**What the task requires**
Transcribe the listing below in its entirety, exactly.

**Extracted material**
■ ■ ■ ■ ■ ■ ■
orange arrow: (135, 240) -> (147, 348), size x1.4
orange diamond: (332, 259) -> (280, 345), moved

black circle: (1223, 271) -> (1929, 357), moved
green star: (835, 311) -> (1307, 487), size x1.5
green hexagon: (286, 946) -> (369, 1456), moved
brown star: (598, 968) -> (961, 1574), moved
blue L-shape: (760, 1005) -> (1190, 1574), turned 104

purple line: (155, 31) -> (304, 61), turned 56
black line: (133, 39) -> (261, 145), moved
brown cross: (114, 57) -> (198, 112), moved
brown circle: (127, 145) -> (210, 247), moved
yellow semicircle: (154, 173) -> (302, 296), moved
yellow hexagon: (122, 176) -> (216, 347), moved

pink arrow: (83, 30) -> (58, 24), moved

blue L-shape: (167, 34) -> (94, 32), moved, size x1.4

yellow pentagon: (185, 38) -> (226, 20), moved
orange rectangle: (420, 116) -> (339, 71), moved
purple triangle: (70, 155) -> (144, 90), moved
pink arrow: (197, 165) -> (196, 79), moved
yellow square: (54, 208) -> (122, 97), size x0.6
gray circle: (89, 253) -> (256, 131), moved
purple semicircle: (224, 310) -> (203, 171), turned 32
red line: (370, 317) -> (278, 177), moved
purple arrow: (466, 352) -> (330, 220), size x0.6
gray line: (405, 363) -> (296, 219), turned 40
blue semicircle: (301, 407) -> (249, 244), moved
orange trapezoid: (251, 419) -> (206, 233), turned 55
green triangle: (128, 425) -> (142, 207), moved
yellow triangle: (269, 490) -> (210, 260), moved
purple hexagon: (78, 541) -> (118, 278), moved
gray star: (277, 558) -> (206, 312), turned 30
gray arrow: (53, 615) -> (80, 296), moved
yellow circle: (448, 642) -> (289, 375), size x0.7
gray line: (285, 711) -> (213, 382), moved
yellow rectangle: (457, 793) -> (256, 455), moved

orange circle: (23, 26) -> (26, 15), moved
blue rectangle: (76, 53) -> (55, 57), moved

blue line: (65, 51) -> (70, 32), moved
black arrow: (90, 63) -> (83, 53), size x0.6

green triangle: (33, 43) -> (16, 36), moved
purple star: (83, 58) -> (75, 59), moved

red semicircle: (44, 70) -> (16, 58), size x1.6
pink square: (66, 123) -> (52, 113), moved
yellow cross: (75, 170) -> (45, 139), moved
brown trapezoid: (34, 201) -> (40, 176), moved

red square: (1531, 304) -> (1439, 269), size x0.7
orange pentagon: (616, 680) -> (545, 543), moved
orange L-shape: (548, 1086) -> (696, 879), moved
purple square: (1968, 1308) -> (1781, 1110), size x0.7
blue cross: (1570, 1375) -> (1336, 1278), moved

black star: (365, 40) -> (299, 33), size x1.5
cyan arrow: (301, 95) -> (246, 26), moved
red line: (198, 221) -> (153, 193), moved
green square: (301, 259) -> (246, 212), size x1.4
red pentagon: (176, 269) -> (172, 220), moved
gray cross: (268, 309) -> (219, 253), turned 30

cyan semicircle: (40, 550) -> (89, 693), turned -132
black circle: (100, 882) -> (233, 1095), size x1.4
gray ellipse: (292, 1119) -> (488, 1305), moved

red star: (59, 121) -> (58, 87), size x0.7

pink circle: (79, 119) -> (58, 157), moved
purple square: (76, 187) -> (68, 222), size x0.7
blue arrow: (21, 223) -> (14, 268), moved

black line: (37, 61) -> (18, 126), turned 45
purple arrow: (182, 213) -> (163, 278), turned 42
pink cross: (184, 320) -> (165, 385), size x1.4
■ ■ ■ ■ ■ ■ ■
**Exercise output**
orange arrow: (135, 240) -> (147, 348), size x1.4
orange diamond: (332, 259) -> (280, 345), moved

black circle: (1223, 271) -> (1929, 357), moved
green star: (835, 311) -> (1307, 487), size x1.5
green hexagon: (286, 946) -> (369, 1456), moved
brown star: (598, 968) -> (961, 1574), moved
blue L-shape: (760, 1005) -> (1190, 1574), turned 104

purple line: (155, 31) -> (304, 61), turned 56
black line: (133, 39) -> (261, 145), moved
brown cross: (114, 57) -> (198, 112), moved
brown circle: (127, 145) -> (210, 247), moved
yellow semicircle: (154, 173) -> (302, 296), moved
yellow hexagon: (122, 176) -> (216, 347), moved

pink arrow: (83, 30) -> (58, 24), moved

blue L-shape: (167, 34) -> (94, 32), moved, size x1.4

yellow pentagon: (185, 38) -> (226, 20), moved
orange rectangle: (420, 116) -> (339, 71), moved
purple triangle: (70, 155) -> (144, 90), moved
pink arrow: (197, 165) -> (196, 79), moved
yellow square: (54, 208) -> (122, 97), size x0.6
gray circle: (89, 253) -> (256, 131), moved
purple semicircle: (224, 310) -> (203, 171), turned 32
red line: (370, 317) -> (278, 177), moved
purple arrow: (466, 352) -> (330, 220), size x0.6
gray line: (405, 363) -> (296, 219), turned 40
blue semicircle: (301, 407) -> (249, 244), moved
orange trapezoid: (251, 419) -> (206, 233), turned 55
green triangle: (128, 425) -> (142, 207), moved
yellow triangle: (269, 490) -> (210, 260), moved
purple hexagon: (78, 541) -> (118, 278), moved
gray star: (277, 558) -> (206, 312), turned 30
gray arrow: (53, 615) -> (80, 296), moved
yellow circle: (448, 642) -> (289, 375), size x0.7
gray line: (285, 711) -> (213, 382), moved
yellow rectangle: (457, 793) -> (256, 455), moved

orange circle: (23, 26) -> (26, 15), moved
blue rectangle: (76, 53) -> (55, 57), moved

blue line: (65, 51) -> (70, 32), moved
black arrow: (90, 63) -> (83, 53), size x0.6

green triangle: (33, 43) -> (16, 36), moved
purple star: (83, 58) -> (75, 59), moved

red semicircle: (44, 70) -> (16, 58), size x1.6
pink square: (66, 123) -> (52, 113), moved
yellow cross: (75, 170) -> (45, 139), moved
brown trapezoid: (34, 201) -> (40, 176), moved

red square: (1531, 304) -> (1439, 269), size x0.7
orange pentagon: (616, 680) -> (545, 543), moved
orange L-shape: (548, 1086) -> (696, 879), moved
purple square: (1968, 1308) -> (1781, 1110), size x0.7
blue cross: (1570, 1375) -> (1336, 1278), moved

black star: (365, 40) -> (299, 33), size x1.5
cyan arrow: (301, 95) -> (246, 26), moved
red line: (198, 221) -> (153, 193), moved
green square: (301, 259) -> (246, 212), size x1.4
red pentagon: (176, 269) -> (172, 220), moved
gray cross: (268, 309) -> (219, 253), turned 30

cyan semicircle: (40, 550) -> (89, 693), turned -132
black circle: (100, 882) -> (233, 1095), size x1.4
gray ellipse: (292, 1119) -> (488, 1305), moved

red star: (59, 121) -> (58, 87), size x0.7

pink circle: (79, 119) -> (58, 157), moved
purple square: (76, 187) -> (68, 222), size x0.7
blue arrow: (21, 223) -> (14, 268), moved

black line: (37, 61) -> (18, 126), turned 45
purple arrow: (182, 213) -> (163, 278), turned 42
pink cross: (184, 320) -> (165, 385), size x1.4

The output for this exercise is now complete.